======== Material supplied
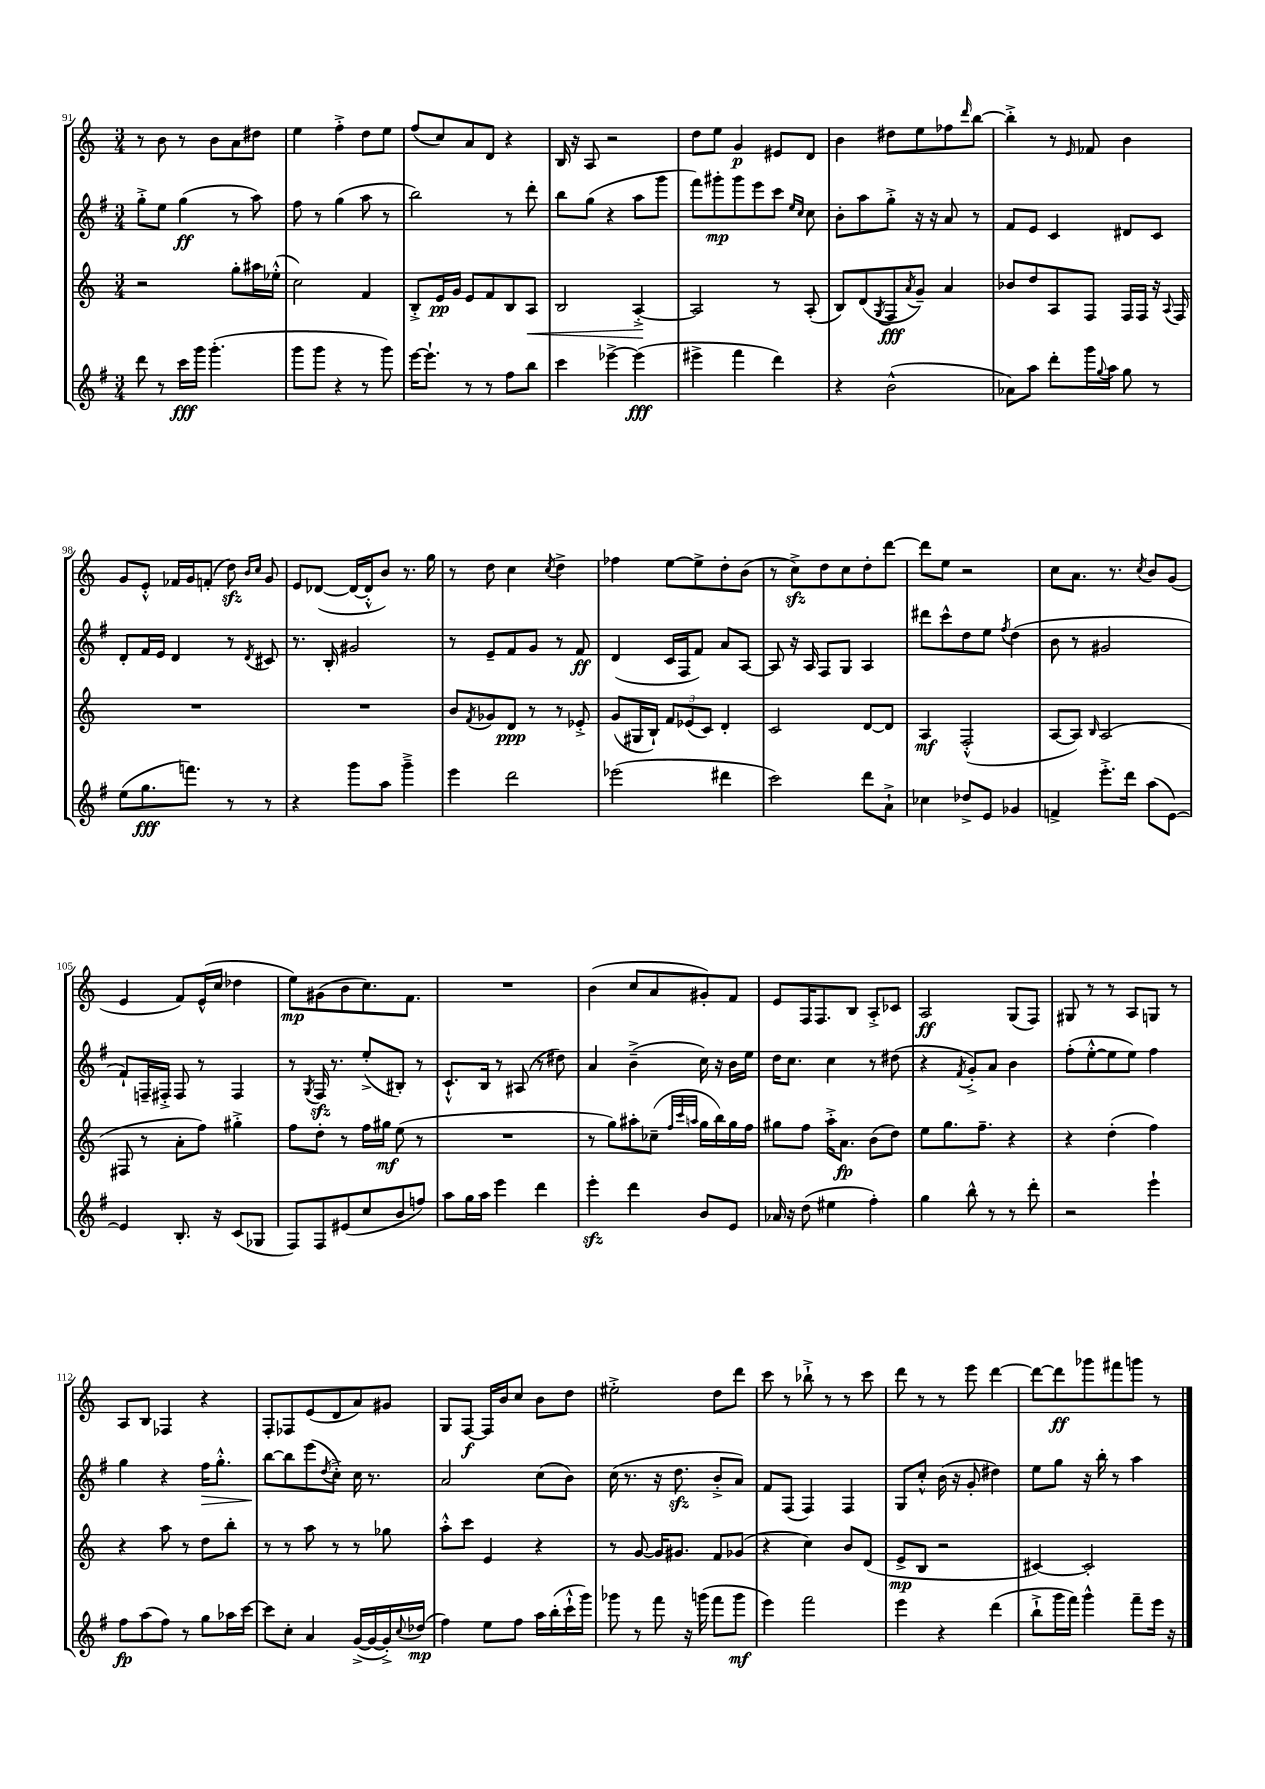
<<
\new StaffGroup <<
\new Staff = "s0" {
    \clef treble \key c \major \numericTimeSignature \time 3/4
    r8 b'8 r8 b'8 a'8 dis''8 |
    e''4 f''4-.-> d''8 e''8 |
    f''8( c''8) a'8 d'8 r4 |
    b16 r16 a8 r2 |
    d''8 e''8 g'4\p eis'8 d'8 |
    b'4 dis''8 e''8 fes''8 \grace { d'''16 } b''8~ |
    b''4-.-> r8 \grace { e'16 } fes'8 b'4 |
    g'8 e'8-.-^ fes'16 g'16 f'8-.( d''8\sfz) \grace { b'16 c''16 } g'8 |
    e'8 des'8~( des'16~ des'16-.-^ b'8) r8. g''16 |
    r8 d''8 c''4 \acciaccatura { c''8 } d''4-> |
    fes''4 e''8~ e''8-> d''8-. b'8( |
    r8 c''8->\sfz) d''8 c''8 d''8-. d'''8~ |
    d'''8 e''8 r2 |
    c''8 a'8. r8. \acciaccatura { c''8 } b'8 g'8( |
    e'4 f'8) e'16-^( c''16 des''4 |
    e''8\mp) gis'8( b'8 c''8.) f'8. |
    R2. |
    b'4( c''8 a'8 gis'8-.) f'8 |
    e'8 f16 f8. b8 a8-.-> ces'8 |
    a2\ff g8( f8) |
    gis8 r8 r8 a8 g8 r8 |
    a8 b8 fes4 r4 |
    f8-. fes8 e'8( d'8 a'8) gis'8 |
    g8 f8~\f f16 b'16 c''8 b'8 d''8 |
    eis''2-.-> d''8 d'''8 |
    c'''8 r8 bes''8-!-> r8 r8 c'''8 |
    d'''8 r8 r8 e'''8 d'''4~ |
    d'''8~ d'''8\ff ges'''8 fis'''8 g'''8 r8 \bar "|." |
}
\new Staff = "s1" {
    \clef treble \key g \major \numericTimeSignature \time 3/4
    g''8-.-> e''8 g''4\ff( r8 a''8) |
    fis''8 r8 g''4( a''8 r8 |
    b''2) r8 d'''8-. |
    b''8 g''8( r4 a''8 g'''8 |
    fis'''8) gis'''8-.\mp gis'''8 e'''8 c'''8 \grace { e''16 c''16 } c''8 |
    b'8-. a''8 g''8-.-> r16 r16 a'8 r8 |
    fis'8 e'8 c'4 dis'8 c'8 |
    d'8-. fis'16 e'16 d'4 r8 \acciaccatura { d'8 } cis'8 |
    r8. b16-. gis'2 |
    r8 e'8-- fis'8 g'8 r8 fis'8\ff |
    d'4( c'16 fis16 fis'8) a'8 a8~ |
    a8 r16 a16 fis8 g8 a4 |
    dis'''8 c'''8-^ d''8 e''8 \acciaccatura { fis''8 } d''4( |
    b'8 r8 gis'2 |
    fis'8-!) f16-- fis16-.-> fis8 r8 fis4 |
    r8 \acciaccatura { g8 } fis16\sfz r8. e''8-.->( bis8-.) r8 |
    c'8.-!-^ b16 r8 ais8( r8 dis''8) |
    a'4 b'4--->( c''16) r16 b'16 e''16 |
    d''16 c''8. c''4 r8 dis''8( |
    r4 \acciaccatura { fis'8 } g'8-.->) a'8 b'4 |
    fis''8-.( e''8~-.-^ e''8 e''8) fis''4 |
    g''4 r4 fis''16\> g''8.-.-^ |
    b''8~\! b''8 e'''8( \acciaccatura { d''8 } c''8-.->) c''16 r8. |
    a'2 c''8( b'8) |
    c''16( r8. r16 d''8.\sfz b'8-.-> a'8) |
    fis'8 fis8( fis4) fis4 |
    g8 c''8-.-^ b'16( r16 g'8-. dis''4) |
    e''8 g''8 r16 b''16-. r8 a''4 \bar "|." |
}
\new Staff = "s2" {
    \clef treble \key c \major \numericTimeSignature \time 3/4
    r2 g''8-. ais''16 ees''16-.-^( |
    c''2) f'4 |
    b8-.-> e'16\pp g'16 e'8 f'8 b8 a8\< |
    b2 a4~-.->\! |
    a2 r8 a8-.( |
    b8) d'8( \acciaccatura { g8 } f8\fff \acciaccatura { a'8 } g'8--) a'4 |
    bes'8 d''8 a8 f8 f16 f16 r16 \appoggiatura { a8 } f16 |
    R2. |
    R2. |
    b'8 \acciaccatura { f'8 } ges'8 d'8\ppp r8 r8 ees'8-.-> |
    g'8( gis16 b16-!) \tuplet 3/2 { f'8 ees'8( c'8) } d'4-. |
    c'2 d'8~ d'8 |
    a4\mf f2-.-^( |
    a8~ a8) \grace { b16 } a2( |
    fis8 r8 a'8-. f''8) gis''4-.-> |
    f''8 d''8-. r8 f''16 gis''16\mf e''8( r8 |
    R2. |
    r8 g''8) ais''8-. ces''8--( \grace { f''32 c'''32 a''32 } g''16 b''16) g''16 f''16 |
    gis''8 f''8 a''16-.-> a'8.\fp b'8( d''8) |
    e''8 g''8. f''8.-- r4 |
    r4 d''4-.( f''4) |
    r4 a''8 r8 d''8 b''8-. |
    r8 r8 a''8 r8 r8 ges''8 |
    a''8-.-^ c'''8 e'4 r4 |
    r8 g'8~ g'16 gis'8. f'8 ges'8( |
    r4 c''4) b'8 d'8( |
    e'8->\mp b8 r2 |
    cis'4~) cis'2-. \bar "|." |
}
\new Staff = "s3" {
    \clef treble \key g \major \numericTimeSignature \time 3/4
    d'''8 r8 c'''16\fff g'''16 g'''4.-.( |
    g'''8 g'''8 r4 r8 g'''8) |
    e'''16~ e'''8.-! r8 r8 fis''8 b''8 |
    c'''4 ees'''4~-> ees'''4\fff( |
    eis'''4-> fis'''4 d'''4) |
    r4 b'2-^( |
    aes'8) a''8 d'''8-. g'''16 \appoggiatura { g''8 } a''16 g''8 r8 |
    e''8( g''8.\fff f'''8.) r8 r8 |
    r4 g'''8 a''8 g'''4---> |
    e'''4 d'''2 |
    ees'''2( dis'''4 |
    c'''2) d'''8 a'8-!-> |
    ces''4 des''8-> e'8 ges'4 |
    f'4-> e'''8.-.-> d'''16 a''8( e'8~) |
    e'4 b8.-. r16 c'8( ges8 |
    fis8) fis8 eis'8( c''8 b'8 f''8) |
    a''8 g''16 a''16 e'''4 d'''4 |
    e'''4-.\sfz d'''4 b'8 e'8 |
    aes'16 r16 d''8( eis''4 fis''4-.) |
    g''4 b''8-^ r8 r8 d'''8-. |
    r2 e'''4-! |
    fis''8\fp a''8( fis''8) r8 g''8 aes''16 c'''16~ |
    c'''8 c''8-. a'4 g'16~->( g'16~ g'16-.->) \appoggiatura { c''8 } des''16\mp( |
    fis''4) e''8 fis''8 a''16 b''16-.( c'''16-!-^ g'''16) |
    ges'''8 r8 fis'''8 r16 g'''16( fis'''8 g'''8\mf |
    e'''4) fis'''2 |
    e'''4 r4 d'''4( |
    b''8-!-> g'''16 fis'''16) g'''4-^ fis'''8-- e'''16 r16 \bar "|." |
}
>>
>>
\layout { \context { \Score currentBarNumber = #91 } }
================
======== Material supplied
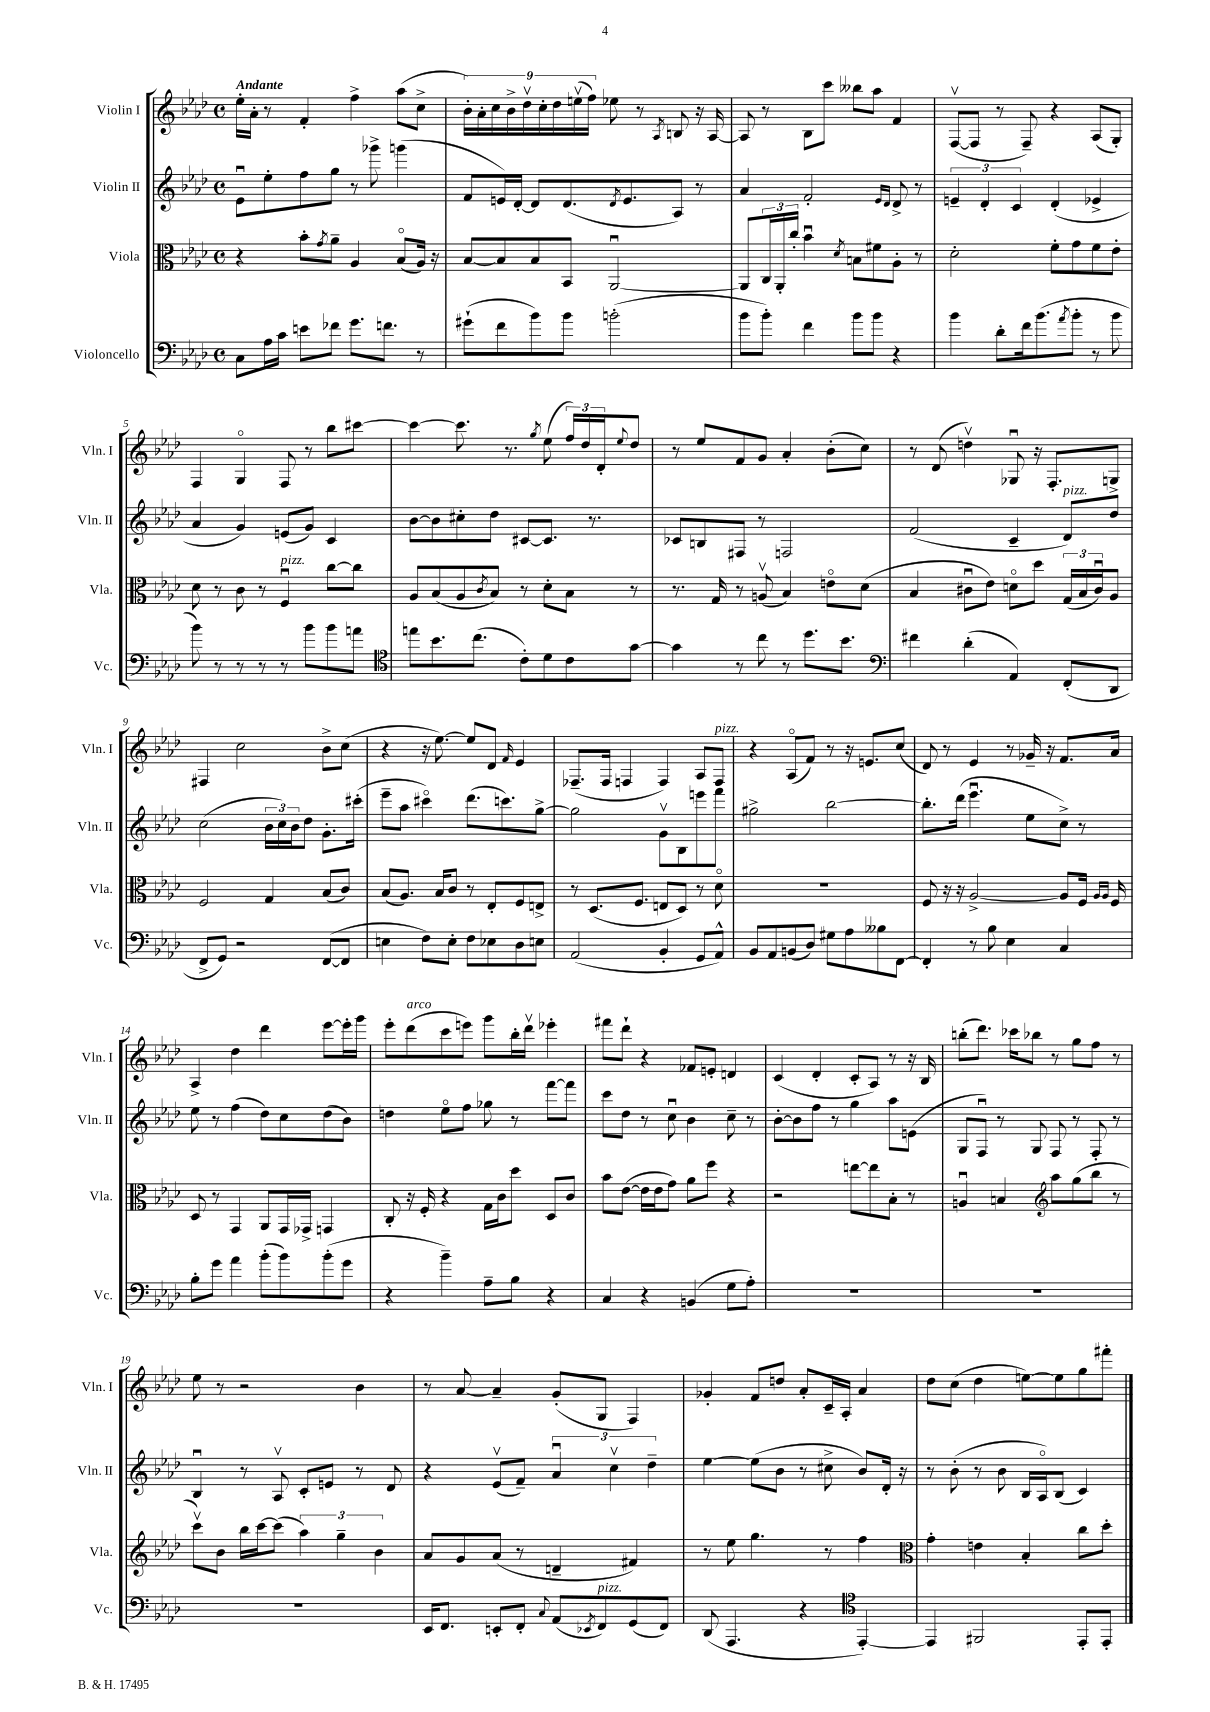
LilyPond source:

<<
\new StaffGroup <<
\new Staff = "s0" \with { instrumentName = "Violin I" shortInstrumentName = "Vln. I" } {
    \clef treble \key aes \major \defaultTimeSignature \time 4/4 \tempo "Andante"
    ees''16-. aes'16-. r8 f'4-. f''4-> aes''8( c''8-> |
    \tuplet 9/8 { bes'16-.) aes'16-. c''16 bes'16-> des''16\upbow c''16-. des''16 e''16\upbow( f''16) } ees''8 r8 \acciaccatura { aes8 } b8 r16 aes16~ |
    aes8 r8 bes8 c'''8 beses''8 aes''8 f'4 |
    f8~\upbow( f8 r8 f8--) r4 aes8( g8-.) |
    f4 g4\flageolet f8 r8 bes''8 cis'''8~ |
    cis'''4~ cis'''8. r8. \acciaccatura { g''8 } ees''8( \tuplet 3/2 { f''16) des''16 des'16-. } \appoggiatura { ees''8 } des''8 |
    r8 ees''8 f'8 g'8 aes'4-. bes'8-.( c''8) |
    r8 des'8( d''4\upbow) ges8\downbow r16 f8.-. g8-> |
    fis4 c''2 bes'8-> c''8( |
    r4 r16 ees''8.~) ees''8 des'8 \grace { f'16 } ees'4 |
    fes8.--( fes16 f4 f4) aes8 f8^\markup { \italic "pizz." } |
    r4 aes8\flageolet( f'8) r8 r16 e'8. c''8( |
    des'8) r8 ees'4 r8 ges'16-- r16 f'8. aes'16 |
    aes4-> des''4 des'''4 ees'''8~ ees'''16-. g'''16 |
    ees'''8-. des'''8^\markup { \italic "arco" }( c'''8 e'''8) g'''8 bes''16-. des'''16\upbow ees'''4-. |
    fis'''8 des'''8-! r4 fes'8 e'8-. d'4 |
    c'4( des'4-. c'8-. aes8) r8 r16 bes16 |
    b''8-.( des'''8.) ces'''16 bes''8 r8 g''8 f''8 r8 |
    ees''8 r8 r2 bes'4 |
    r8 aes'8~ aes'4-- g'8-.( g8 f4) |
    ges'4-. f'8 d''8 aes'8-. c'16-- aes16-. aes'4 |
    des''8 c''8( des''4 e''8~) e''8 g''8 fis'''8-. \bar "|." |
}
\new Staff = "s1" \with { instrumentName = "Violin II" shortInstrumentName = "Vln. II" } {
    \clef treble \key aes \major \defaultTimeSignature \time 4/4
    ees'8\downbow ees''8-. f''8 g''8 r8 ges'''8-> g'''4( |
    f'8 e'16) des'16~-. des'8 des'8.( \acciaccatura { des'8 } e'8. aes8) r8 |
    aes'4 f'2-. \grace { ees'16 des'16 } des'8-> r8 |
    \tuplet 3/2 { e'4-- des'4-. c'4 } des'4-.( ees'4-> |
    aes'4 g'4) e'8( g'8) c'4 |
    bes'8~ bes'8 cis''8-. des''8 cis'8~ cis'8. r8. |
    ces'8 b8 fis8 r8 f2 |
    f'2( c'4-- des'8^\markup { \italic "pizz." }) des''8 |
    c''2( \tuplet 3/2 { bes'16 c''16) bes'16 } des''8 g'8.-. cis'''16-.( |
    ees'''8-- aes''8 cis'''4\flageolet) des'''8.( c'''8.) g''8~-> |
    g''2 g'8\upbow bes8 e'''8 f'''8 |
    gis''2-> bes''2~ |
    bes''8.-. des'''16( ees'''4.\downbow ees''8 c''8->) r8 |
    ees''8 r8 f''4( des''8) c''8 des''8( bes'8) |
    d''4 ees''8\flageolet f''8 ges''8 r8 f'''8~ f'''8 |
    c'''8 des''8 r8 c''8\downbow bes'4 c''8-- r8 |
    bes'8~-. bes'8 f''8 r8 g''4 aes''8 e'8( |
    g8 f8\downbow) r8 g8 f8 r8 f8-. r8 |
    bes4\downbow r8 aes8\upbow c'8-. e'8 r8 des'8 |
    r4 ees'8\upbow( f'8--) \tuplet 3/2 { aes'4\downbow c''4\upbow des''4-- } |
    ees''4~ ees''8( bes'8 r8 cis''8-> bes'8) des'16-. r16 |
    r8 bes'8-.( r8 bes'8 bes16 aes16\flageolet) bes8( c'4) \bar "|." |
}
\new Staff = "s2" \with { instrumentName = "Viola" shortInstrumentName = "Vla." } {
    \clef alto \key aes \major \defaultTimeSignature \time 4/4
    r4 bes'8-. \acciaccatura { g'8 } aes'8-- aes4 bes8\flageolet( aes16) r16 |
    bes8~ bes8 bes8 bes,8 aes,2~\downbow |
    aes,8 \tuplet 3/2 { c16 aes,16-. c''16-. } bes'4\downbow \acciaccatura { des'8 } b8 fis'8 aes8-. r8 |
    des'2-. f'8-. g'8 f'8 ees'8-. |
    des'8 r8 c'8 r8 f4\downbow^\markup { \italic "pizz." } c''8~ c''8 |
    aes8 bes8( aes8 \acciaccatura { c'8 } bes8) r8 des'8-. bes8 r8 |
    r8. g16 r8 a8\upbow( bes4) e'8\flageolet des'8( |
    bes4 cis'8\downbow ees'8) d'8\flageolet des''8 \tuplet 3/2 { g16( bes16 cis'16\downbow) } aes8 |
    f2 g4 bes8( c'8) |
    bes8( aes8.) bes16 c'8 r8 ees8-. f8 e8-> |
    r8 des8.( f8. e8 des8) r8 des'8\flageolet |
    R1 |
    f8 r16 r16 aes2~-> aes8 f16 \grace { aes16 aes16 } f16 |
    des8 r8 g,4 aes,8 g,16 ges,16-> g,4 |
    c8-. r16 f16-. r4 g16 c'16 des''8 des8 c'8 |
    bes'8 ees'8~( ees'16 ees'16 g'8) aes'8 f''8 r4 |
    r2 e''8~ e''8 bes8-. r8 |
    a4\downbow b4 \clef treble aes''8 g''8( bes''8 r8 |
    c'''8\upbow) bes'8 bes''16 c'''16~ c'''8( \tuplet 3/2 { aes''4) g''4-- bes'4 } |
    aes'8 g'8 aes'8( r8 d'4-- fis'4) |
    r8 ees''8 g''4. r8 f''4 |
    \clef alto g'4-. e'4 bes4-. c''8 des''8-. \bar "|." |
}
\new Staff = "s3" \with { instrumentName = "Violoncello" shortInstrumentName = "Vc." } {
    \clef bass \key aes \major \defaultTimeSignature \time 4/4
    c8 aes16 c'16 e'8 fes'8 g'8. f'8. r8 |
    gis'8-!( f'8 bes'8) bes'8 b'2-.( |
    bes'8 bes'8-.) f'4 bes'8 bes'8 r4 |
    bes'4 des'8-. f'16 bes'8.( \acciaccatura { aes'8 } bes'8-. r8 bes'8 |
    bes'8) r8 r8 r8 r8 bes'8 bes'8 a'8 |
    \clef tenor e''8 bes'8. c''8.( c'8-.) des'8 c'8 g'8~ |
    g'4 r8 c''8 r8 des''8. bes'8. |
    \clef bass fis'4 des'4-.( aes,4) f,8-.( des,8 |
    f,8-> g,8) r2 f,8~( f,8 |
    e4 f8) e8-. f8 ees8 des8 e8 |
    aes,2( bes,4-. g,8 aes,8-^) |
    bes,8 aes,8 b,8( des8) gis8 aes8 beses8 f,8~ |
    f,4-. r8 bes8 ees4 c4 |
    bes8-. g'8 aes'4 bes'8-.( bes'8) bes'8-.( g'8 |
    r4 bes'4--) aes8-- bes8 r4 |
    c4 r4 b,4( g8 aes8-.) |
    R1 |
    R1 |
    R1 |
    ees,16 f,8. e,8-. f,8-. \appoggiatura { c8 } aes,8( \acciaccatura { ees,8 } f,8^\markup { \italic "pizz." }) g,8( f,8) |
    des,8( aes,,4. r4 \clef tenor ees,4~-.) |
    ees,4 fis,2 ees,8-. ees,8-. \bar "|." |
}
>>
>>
================
Task to carry out: Count the lines in the items above that contain the string "defaultTimeSignature", matching case exactly, and give only the number.

Task response: 4